| Work to complete |
Every line of the data that includes "minus" should be copied out.

···

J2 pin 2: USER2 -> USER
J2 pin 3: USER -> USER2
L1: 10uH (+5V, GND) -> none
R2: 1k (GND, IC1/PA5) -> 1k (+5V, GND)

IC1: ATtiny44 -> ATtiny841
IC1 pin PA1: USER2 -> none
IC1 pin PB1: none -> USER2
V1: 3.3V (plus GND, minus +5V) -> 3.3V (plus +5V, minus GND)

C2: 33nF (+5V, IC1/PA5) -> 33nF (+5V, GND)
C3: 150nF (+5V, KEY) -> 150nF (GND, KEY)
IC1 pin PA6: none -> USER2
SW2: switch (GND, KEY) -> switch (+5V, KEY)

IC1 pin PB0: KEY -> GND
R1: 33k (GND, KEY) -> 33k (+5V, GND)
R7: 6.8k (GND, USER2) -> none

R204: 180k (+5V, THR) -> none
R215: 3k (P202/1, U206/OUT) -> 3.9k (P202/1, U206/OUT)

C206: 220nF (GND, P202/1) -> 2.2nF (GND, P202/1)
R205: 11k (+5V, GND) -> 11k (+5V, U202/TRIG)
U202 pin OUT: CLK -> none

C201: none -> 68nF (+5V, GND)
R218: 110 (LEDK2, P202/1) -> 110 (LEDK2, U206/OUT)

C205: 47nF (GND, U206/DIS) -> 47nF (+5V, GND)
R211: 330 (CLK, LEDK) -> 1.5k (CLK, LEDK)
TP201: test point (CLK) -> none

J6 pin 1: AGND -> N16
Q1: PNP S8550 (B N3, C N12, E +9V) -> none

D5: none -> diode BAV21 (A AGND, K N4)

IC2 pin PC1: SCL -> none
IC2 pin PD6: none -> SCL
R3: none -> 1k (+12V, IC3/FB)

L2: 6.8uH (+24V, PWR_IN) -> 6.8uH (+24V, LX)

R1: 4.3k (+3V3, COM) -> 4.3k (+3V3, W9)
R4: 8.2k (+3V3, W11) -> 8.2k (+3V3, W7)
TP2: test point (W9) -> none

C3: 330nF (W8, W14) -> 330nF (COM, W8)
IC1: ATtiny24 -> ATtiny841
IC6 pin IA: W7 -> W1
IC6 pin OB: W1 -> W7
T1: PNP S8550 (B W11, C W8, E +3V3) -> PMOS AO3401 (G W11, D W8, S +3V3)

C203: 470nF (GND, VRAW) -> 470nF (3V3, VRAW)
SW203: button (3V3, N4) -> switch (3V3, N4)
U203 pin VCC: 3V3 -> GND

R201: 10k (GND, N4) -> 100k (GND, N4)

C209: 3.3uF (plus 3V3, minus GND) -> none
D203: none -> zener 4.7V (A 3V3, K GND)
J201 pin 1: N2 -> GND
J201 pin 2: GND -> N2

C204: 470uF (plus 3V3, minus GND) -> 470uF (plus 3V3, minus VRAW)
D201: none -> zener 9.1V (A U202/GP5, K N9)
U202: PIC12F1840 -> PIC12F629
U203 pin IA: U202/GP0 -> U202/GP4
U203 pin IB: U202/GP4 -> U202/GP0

···

| Solution below |
V1: 3.3V (plus GND, minus +5V) -> 3.3V (plus +5V, minus GND)
C209: 3.3uF (plus 3V3, minus GND) -> none
C204: 470uF (plus 3V3, minus GND) -> 470uF (plus 3V3, minus VRAW)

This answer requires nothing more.